### RECORDS TO USE
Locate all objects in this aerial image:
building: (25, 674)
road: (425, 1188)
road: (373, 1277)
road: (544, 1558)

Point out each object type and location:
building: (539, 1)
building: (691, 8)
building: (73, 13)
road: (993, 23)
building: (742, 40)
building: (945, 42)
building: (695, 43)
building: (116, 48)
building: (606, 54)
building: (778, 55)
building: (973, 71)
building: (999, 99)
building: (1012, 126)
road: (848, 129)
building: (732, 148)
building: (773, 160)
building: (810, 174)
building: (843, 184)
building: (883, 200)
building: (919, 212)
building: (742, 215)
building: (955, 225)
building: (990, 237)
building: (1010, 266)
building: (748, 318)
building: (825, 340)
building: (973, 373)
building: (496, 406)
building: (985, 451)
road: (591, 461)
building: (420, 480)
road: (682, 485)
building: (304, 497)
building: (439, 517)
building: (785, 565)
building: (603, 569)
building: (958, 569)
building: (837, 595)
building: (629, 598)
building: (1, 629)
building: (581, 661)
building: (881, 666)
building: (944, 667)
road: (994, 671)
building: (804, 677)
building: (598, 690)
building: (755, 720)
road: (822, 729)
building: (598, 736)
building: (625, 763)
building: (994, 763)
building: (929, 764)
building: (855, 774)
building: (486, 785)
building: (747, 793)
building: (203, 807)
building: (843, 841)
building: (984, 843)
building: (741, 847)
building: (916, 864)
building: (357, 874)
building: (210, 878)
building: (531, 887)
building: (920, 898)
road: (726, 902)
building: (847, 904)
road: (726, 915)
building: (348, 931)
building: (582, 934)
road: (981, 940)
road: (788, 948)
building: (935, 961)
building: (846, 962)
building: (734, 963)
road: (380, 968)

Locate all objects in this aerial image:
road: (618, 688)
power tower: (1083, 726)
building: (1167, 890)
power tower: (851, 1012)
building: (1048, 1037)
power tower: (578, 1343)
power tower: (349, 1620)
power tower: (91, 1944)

### ASSIGNMENT
Among the entries, find every line holding "tower" and return it.

### SOLUTION FOR THIS EXERCISE
power tower: (1083, 726)
power tower: (851, 1012)
power tower: (578, 1343)
power tower: (349, 1620)
power tower: (91, 1944)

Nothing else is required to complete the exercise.